What is being asked: Begin the copy at the line that contains "R3: 62 (J4/1, VCC) -> 68 (J4/1, VCC)", end it at the last line of the entries below, keep every word exact, and include no pictures.
** Data to use follows **
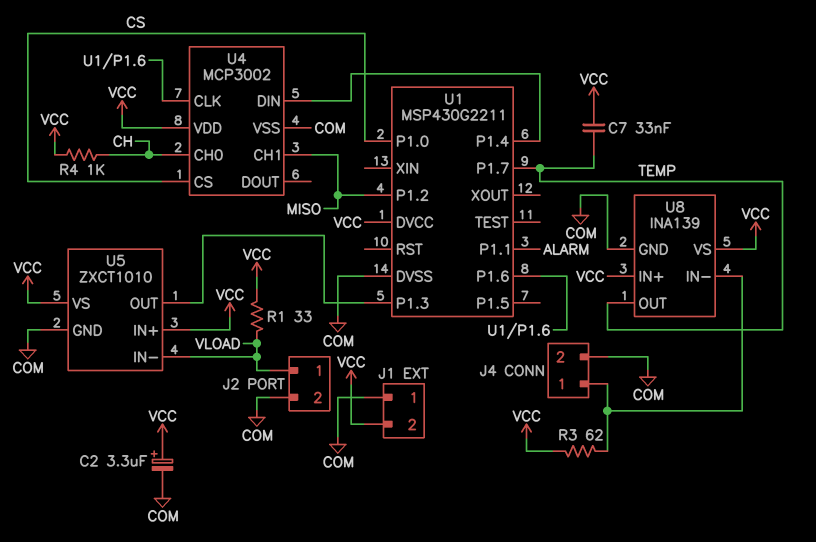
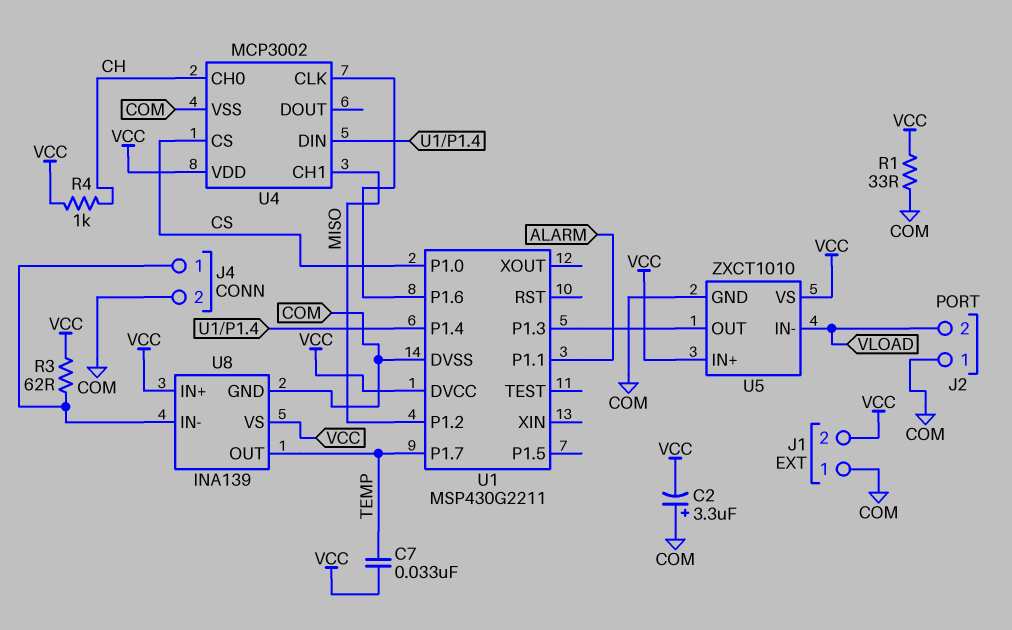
C2: 3.3uF (plus VCC, minus COM) -> 3.3uF (plus COM, minus VCC)
J2 pin 1: VLOAD -> COM
J2 pin 2: COM -> VLOAD
R1: 33 (VCC, VLOAD) -> 33 (COM, VCC)

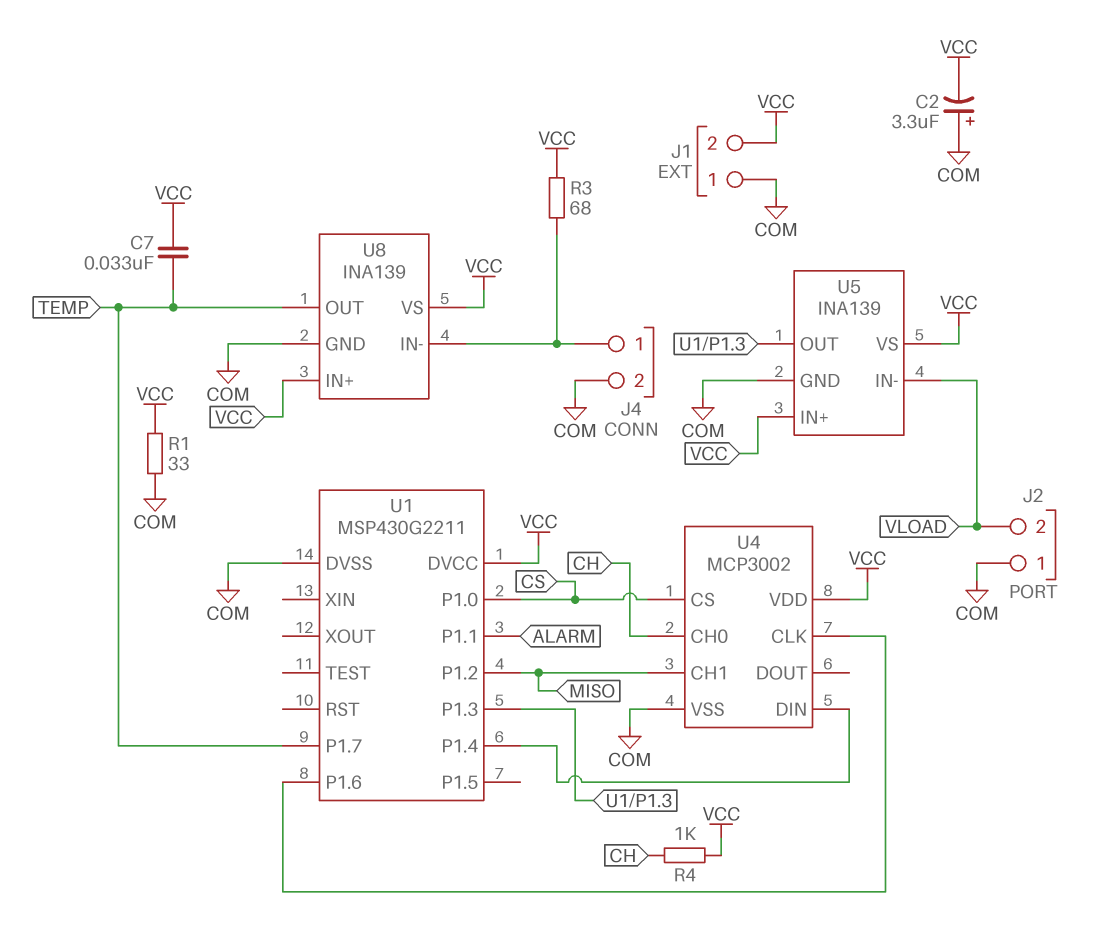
R3: 62 (J4/1, VCC) -> 68 (J4/1, VCC)
U5: ZXCT1010 -> INA139

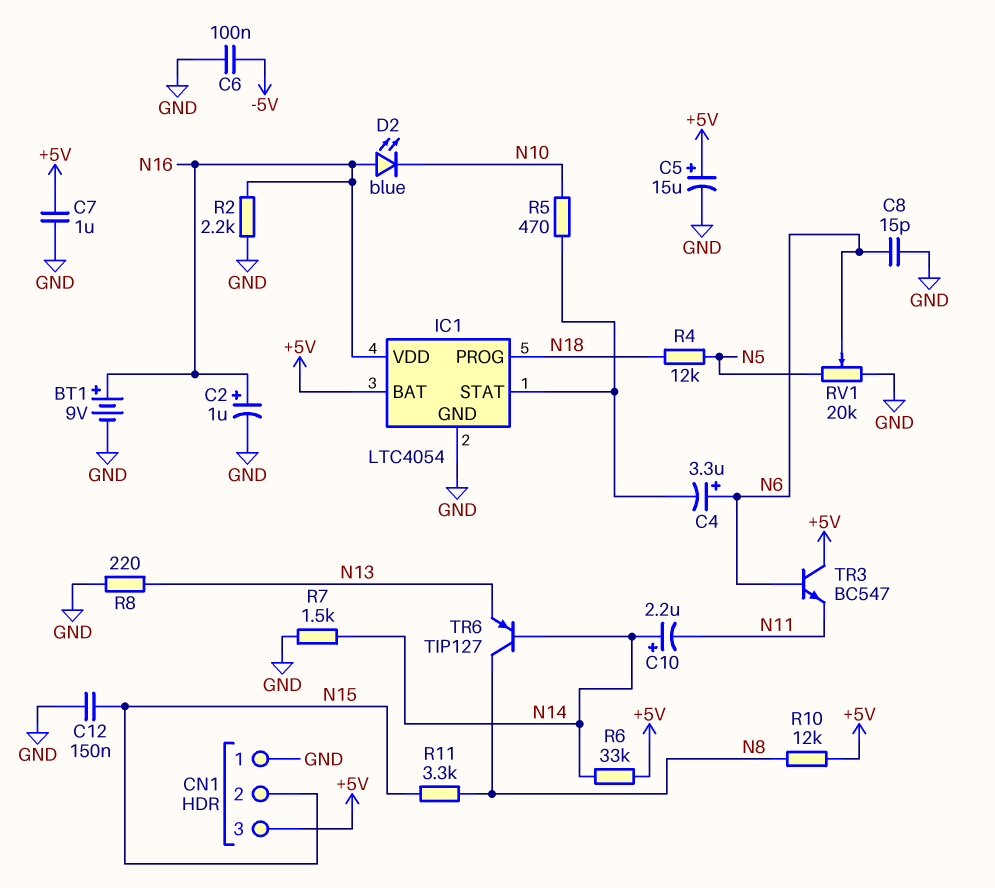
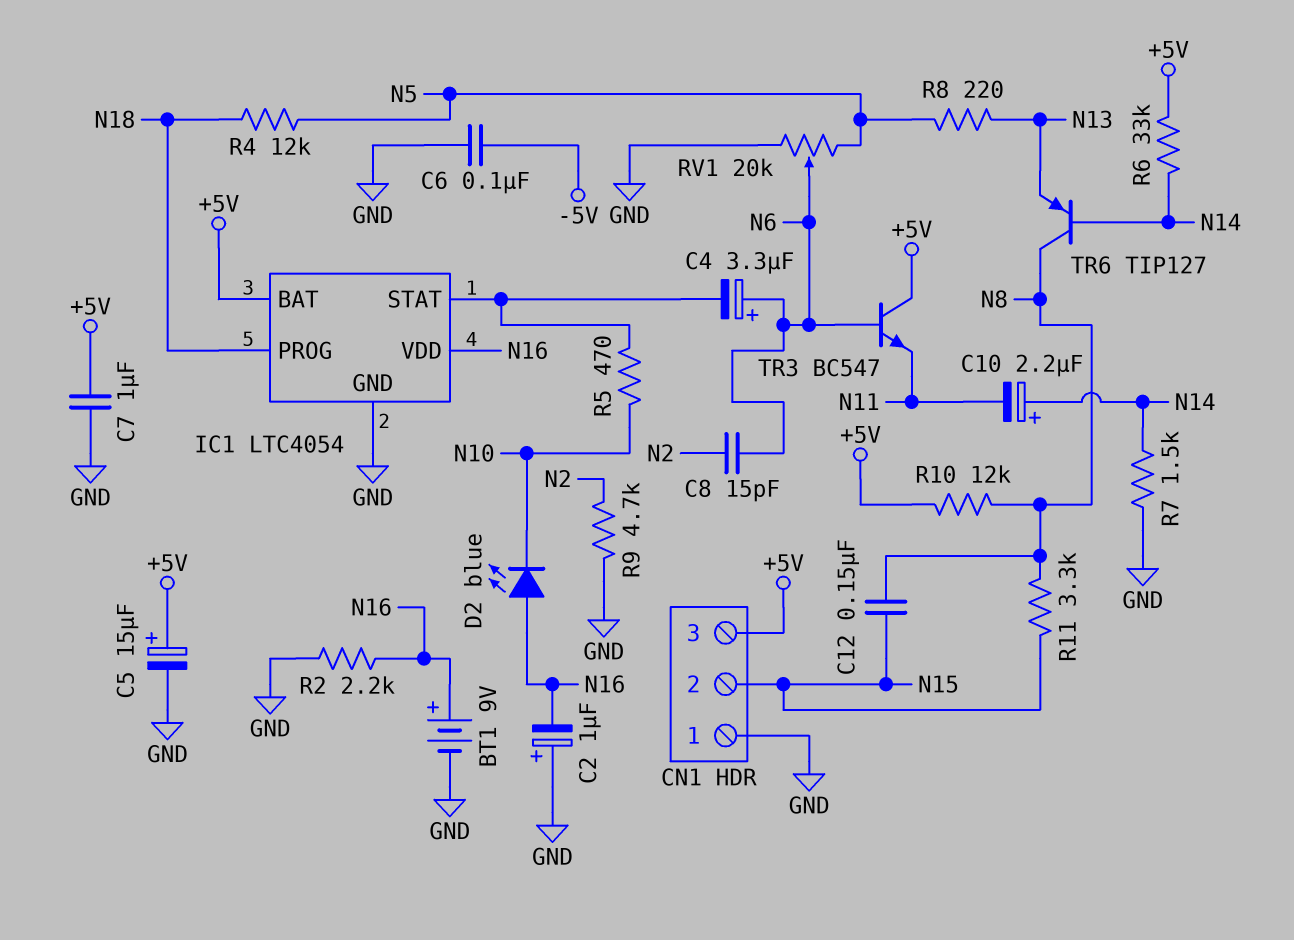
C2: 1uF (plus N16, minus GND) -> 1uF (plus GND, minus N16)
C8: 15pF (GND, N6) -> 15pF (N2, N6)
C12: 150nF (GND, N15) -> 150nF (N8, N15)
R8: 220 (GND, N13) -> 220 (N5, N13)
R9: none -> 4.7k (GND, N2)

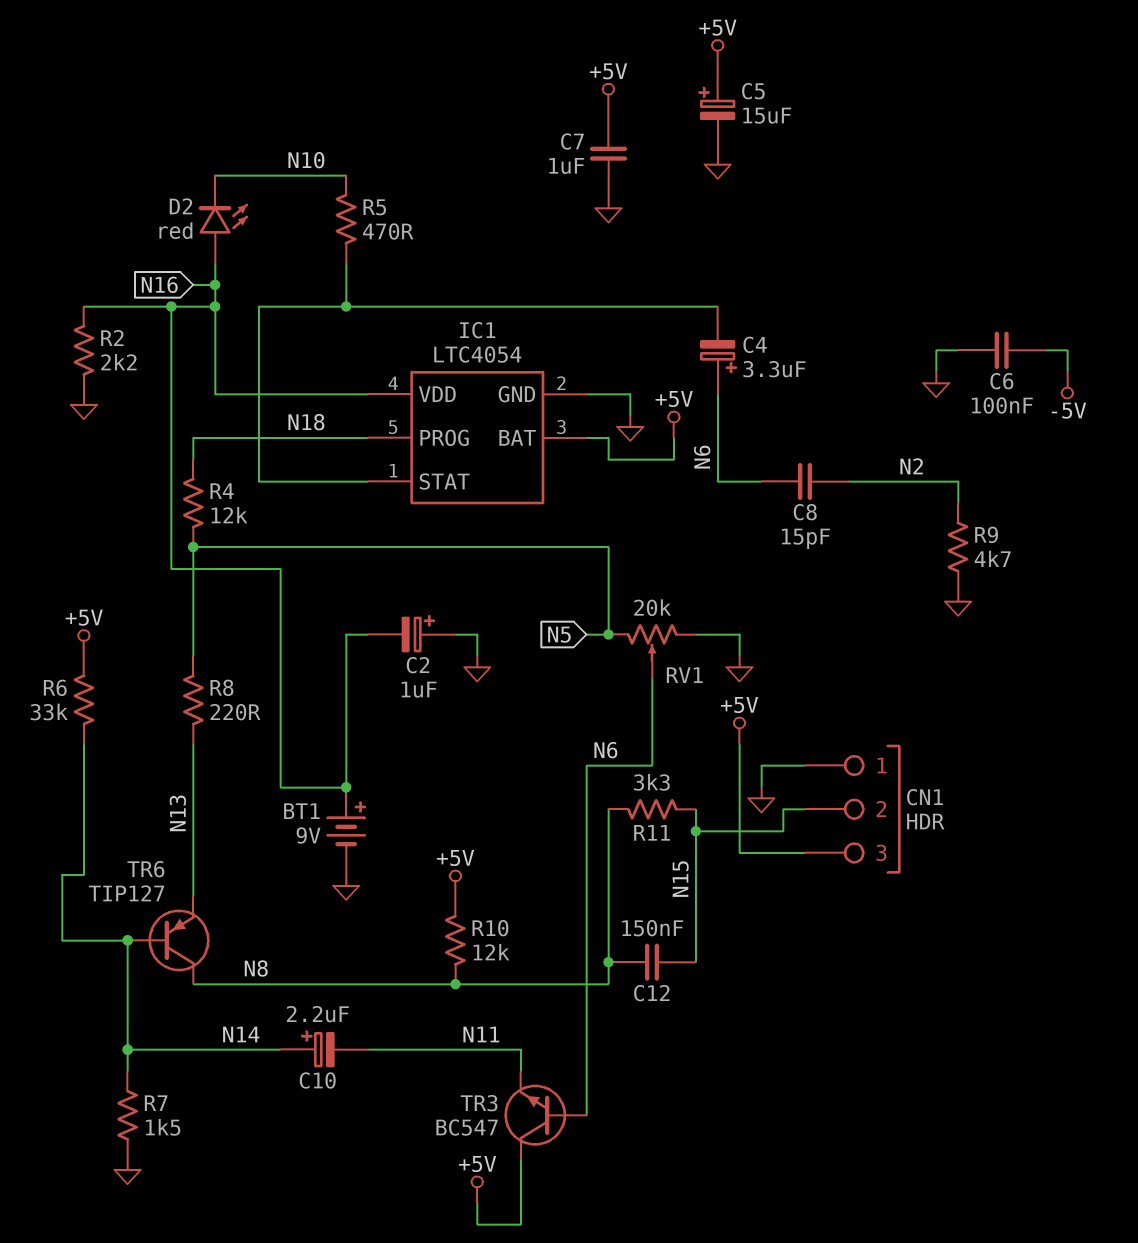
D2: LED blue (A N16, K N10) -> LED red (A N16, K N10)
** End of Data to use **
Response to the exercise:
R3: 62 (J4/1, VCC) -> 68 (J4/1, VCC)
U5: ZXCT1010 -> INA139

C2: 1uF (plus N16, minus GND) -> 1uF (plus GND, minus N16)
C8: 15pF (GND, N6) -> 15pF (N2, N6)
C12: 150nF (GND, N15) -> 150nF (N8, N15)
R8: 220 (GND, N13) -> 220 (N5, N13)
R9: none -> 4.7k (GND, N2)

D2: LED blue (A N16, K N10) -> LED red (A N16, K N10)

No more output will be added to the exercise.